Version difference data
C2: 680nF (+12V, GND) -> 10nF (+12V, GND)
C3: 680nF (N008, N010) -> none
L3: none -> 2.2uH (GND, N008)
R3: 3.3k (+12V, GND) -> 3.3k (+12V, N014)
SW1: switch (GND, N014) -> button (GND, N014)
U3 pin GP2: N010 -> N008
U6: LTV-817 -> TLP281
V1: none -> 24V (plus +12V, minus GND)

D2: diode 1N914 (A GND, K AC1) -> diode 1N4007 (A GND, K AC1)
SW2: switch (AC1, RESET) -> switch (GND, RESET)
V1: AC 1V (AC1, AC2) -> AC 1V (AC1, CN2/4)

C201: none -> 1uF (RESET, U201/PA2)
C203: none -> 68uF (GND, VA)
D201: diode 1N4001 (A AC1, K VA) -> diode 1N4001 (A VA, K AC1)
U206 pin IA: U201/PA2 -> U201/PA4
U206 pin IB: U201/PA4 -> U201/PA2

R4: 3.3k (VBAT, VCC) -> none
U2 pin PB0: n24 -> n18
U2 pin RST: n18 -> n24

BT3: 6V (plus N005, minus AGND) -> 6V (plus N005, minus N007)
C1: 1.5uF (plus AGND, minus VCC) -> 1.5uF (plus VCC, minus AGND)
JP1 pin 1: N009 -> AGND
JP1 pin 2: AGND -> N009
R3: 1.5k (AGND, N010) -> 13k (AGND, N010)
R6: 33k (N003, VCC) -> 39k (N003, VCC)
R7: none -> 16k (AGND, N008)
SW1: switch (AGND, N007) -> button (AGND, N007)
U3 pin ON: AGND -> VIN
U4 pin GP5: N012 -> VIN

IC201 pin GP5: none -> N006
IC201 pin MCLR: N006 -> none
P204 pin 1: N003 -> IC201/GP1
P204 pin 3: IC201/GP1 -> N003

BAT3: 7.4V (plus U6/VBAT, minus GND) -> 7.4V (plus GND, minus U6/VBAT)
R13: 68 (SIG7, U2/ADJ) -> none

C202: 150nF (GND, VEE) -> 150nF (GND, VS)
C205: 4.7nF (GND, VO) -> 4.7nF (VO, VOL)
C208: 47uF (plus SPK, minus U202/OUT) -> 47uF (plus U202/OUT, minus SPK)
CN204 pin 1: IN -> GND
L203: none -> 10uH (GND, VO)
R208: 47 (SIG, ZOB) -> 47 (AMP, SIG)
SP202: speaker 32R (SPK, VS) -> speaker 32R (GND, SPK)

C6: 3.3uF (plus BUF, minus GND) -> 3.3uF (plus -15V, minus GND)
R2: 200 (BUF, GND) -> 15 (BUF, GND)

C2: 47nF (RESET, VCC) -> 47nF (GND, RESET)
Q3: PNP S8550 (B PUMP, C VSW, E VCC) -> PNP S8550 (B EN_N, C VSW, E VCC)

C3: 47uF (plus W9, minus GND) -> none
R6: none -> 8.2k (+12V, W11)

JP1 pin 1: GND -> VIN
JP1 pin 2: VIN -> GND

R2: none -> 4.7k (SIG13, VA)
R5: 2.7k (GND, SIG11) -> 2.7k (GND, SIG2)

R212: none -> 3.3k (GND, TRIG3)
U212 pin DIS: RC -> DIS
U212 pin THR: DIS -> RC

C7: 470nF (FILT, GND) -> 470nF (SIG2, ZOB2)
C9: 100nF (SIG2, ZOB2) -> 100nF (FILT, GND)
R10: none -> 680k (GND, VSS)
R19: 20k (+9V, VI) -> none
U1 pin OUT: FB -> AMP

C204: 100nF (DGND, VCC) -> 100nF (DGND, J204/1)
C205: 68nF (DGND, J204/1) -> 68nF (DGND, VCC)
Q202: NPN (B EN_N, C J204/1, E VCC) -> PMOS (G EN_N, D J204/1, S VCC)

### EXERCISE AIM
Would you retype exactly the lines above, from the line with "C201: none -> 1uF (RESET, U201/PA2)" to the line with "C1: 1.5uF (plus", with both end lines kept and nothing more?

### SOLUTION TO THE EXERCISE
C201: none -> 1uF (RESET, U201/PA2)
C203: none -> 68uF (GND, VA)
D201: diode 1N4001 (A AC1, K VA) -> diode 1N4001 (A VA, K AC1)
U206 pin IA: U201/PA2 -> U201/PA4
U206 pin IB: U201/PA4 -> U201/PA2

R4: 3.3k (VBAT, VCC) -> none
U2 pin PB0: n24 -> n18
U2 pin RST: n18 -> n24

BT3: 6V (plus N005, minus AGND) -> 6V (plus N005, minus N007)
C1: 1.5uF (plus AGND, minus VCC) -> 1.5uF (plus VCC, minus AGND)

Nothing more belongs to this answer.